(What is asked) Copy the data from its first line up to and including the line with "Sebastian Samuelsson (1398, 63)", reproducing each line without changes.

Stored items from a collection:

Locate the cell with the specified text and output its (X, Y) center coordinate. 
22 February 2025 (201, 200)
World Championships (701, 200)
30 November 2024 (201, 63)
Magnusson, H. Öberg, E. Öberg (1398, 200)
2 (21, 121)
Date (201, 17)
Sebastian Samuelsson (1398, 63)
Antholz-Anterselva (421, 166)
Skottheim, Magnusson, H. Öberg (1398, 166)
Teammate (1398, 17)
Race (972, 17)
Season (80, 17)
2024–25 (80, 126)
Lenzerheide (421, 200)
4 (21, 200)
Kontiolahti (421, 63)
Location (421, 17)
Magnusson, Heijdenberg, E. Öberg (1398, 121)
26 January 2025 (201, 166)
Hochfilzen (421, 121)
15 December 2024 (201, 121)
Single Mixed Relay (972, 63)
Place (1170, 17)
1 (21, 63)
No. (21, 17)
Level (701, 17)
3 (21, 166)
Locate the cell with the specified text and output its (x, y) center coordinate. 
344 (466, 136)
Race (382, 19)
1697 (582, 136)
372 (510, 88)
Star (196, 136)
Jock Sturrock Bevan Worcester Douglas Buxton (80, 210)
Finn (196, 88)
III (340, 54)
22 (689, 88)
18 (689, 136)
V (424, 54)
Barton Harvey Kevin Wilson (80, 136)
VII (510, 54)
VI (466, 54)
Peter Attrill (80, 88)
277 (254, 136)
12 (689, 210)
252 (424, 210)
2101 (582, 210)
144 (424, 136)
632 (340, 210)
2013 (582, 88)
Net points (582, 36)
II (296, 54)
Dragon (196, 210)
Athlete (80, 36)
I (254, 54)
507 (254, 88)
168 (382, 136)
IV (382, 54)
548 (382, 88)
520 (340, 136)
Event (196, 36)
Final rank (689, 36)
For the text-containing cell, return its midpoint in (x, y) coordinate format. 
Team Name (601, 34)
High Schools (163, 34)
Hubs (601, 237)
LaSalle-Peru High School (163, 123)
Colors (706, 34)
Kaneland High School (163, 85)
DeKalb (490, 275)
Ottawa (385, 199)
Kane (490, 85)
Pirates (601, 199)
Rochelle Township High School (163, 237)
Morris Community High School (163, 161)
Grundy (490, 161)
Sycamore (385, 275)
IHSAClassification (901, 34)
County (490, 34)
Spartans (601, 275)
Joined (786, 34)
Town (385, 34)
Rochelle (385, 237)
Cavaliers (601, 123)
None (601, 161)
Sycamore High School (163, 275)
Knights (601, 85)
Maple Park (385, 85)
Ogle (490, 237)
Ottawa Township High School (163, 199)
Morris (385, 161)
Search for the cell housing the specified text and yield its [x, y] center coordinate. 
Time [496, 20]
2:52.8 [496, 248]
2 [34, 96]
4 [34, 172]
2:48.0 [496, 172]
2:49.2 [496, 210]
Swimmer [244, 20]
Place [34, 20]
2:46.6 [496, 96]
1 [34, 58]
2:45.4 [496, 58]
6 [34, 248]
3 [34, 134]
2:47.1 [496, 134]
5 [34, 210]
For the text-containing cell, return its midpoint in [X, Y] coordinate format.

(Answer to the task)
Locate the cell with the specified text and output its (X, Y) center coordinate. 
22 February 2025 (201, 200)
World Championships (701, 200)
30 November 2024 (201, 63)
Magnusson, H. Öberg, E. Öberg (1398, 200)
2 (21, 121)
Date (201, 17)
Sebastian Samuelsson (1398, 63)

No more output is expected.